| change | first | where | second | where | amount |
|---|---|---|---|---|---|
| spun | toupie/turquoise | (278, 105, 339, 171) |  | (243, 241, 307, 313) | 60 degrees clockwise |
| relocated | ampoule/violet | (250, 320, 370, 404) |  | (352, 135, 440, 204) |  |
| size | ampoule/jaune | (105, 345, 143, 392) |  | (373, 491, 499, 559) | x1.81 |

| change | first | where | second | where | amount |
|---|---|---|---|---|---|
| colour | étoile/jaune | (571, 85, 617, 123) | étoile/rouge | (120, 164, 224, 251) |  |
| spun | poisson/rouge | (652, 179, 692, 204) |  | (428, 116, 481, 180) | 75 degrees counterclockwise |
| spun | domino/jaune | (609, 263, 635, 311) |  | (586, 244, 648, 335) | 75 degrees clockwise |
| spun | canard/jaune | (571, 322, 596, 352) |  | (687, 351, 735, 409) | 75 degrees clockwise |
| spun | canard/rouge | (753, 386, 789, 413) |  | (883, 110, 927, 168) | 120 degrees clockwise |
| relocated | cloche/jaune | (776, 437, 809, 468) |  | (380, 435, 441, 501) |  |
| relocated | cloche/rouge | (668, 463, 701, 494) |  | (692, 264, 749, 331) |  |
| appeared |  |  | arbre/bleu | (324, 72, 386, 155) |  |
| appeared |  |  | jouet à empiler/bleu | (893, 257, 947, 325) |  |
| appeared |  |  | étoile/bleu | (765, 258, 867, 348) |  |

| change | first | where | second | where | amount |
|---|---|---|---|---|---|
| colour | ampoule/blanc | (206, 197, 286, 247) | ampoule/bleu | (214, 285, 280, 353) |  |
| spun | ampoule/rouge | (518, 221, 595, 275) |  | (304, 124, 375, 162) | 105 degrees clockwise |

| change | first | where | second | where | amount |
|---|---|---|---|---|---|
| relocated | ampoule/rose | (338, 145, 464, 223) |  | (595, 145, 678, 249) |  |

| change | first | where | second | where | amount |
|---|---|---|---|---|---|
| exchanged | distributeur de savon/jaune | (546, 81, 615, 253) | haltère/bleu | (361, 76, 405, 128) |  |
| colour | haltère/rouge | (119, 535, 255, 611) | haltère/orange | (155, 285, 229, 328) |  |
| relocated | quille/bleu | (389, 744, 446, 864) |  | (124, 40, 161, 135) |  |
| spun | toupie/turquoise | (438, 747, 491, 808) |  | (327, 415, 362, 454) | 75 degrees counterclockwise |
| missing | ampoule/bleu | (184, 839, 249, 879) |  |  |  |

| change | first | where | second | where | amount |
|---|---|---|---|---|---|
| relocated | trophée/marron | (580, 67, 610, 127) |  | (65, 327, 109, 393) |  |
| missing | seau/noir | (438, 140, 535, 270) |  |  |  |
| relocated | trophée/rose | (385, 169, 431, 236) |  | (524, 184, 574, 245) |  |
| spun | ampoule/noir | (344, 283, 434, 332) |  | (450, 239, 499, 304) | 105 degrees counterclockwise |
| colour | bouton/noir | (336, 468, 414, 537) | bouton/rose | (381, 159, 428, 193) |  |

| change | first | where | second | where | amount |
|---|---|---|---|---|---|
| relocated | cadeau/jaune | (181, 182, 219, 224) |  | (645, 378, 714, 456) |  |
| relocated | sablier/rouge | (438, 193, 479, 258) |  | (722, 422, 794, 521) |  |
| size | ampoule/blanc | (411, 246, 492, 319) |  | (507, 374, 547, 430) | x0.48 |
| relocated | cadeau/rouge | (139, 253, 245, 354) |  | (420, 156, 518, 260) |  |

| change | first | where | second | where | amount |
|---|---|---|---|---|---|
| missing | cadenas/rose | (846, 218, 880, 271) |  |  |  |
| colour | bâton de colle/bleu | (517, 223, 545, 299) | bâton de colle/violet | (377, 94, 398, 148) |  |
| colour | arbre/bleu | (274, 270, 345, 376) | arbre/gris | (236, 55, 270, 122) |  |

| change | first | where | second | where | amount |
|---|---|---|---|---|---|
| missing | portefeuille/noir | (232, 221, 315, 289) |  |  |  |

========================================

**YOUR TASK:** Output all of the data above without any alteration.

**OUTPUT:**
| change | first | where | second | where | amount |
|---|---|---|---|---|---|
| spun | toupie/turquoise | (278, 105, 339, 171) |  | (243, 241, 307, 313) | 60 degrees clockwise |
| relocated | ampoule/violet | (250, 320, 370, 404) |  | (352, 135, 440, 204) |  |
| size | ampoule/jaune | (105, 345, 143, 392) |  | (373, 491, 499, 559) | x1.81 |

| change | first | where | second | where | amount |
|---|---|---|---|---|---|
| colour | étoile/jaune | (571, 85, 617, 123) | étoile/rouge | (120, 164, 224, 251) |  |
| spun | poisson/rouge | (652, 179, 692, 204) |  | (428, 116, 481, 180) | 75 degrees counterclockwise |
| spun | domino/jaune | (609, 263, 635, 311) |  | (586, 244, 648, 335) | 75 degrees clockwise |
| spun | canard/jaune | (571, 322, 596, 352) |  | (687, 351, 735, 409) | 75 degrees clockwise |
| spun | canard/rouge | (753, 386, 789, 413) |  | (883, 110, 927, 168) | 120 degrees clockwise |
| relocated | cloche/jaune | (776, 437, 809, 468) |  | (380, 435, 441, 501) |  |
| relocated | cloche/rouge | (668, 463, 701, 494) |  | (692, 264, 749, 331) |  |
| appeared |  |  | arbre/bleu | (324, 72, 386, 155) |  |
| appeared |  |  | jouet à empiler/bleu | (893, 257, 947, 325) |  |
| appeared |  |  | étoile/bleu | (765, 258, 867, 348) |  |

| change | first | where | second | where | amount |
|---|---|---|---|---|---|
| colour | ampoule/blanc | (206, 197, 286, 247) | ampoule/bleu | (214, 285, 280, 353) |  |
| spun | ampoule/rouge | (518, 221, 595, 275) |  | (304, 124, 375, 162) | 105 degrees clockwise |

| change | first | where | second | where | amount |
|---|---|---|---|---|---|
| relocated | ampoule/rose | (338, 145, 464, 223) |  | (595, 145, 678, 249) |  |

| change | first | where | second | where | amount |
|---|---|---|---|---|---|
| exchanged | distributeur de savon/jaune | (546, 81, 615, 253) | haltère/bleu | (361, 76, 405, 128) |  |
| colour | haltère/rouge | (119, 535, 255, 611) | haltère/orange | (155, 285, 229, 328) |  |
| relocated | quille/bleu | (389, 744, 446, 864) |  | (124, 40, 161, 135) |  |
| spun | toupie/turquoise | (438, 747, 491, 808) |  | (327, 415, 362, 454) | 75 degrees counterclockwise |
| missing | ampoule/bleu | (184, 839, 249, 879) |  |  |  |

| change | first | where | second | where | amount |
|---|---|---|---|---|---|
| relocated | trophée/marron | (580, 67, 610, 127) |  | (65, 327, 109, 393) |  |
| missing | seau/noir | (438, 140, 535, 270) |  |  |  |
| relocated | trophée/rose | (385, 169, 431, 236) |  | (524, 184, 574, 245) |  |
| spun | ampoule/noir | (344, 283, 434, 332) |  | (450, 239, 499, 304) | 105 degrees counterclockwise |
| colour | bouton/noir | (336, 468, 414, 537) | bouton/rose | (381, 159, 428, 193) |  |

| change | first | where | second | where | amount |
|---|---|---|---|---|---|
| relocated | cadeau/jaune | (181, 182, 219, 224) |  | (645, 378, 714, 456) |  |
| relocated | sablier/rouge | (438, 193, 479, 258) |  | (722, 422, 794, 521) |  |
| size | ampoule/blanc | (411, 246, 492, 319) |  | (507, 374, 547, 430) | x0.48 |
| relocated | cadeau/rouge | (139, 253, 245, 354) |  | (420, 156, 518, 260) |  |

| change | first | where | second | where | amount |
|---|---|---|---|---|---|
| missing | cadenas/rose | (846, 218, 880, 271) |  |  |  |
| colour | bâton de colle/bleu | (517, 223, 545, 299) | bâton de colle/violet | (377, 94, 398, 148) |  |
| colour | arbre/bleu | (274, 270, 345, 376) | arbre/gris | (236, 55, 270, 122) |  |

| change | first | where | second | where | amount |
|---|---|---|---|---|---|
| missing | portefeuille/noir | (232, 221, 315, 289) |  |  |  |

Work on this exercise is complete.